EXERCISE MATERIALS Start Marker
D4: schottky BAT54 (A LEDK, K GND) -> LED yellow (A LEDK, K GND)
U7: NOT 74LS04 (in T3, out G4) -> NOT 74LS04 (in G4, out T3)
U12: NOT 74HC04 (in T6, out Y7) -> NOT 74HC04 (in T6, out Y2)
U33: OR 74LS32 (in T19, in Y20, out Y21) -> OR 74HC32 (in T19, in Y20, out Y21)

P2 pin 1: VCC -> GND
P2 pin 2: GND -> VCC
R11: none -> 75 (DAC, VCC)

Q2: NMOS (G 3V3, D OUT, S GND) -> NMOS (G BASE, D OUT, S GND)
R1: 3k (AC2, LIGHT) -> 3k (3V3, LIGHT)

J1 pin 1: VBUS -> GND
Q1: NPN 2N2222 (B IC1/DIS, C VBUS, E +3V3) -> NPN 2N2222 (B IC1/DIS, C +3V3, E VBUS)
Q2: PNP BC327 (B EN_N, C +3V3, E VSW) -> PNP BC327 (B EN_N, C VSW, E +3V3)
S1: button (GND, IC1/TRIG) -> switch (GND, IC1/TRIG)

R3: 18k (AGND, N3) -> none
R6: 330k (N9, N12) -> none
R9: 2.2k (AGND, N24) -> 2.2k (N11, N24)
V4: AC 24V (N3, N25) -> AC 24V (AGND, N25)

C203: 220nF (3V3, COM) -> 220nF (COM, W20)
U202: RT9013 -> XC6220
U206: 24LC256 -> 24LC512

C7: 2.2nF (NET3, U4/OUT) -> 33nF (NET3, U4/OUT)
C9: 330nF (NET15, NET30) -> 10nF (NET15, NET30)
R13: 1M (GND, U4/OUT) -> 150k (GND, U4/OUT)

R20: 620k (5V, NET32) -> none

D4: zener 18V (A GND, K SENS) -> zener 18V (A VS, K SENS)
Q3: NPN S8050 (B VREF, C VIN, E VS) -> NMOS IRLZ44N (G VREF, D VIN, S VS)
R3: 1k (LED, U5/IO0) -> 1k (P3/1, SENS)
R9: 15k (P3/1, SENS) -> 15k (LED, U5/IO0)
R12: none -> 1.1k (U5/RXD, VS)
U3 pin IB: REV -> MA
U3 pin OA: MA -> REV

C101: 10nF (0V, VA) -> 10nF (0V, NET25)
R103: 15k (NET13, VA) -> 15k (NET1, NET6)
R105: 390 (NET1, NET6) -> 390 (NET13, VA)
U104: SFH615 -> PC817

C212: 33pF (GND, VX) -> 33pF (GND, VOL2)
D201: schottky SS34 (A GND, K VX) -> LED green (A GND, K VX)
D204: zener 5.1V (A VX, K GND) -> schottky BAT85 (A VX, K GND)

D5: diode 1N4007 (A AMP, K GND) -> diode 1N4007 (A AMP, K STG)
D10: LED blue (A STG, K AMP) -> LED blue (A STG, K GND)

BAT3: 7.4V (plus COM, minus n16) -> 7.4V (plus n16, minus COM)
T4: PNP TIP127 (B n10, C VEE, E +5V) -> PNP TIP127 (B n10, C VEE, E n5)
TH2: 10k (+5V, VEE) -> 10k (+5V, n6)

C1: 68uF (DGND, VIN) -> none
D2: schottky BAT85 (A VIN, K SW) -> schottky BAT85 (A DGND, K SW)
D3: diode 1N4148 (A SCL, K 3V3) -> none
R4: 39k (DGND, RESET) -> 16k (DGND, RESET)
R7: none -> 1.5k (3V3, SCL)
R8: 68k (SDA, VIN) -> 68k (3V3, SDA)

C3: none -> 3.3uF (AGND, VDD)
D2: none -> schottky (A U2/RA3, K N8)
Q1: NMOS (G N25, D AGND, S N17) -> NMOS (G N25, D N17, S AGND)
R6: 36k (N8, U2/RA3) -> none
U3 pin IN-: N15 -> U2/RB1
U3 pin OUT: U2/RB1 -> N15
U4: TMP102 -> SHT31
EXERCISE MATERIALS End Marker
** THE TASK **
Copy out, in full, each line above that has the word "schottky" in it.

** TASK RESULT **
D4: schottky BAT54 (A LEDK, K GND) -> LED yellow (A LEDK, K GND)
D201: schottky SS34 (A GND, K VX) -> LED green (A GND, K VX)
D204: zener 5.1V (A VX, K GND) -> schottky BAT85 (A VX, K GND)
D2: schottky BAT85 (A VIN, K SW) -> schottky BAT85 (A DGND, K SW)
D2: none -> schottky (A U2/RA3, K N8)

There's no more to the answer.